When a line in the listing contains the string "turquoise", pick it out and copy it.

Given information ▸
=-=-=

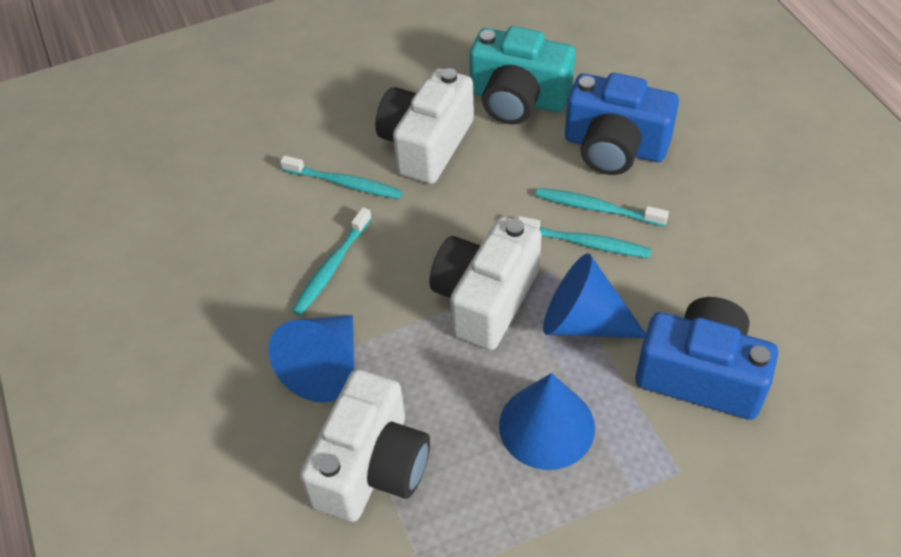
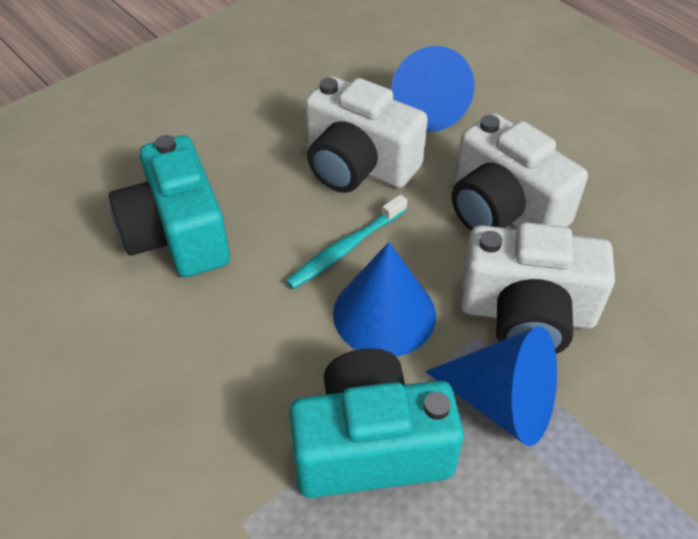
blue camera: 2 -> 0
turquoise camera: 1 -> 2
turquoise toothbrush: 4 -> 1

=-=-=

Expected output ▸
turquoise camera: 1 -> 2
turquoise toothbrush: 4 -> 1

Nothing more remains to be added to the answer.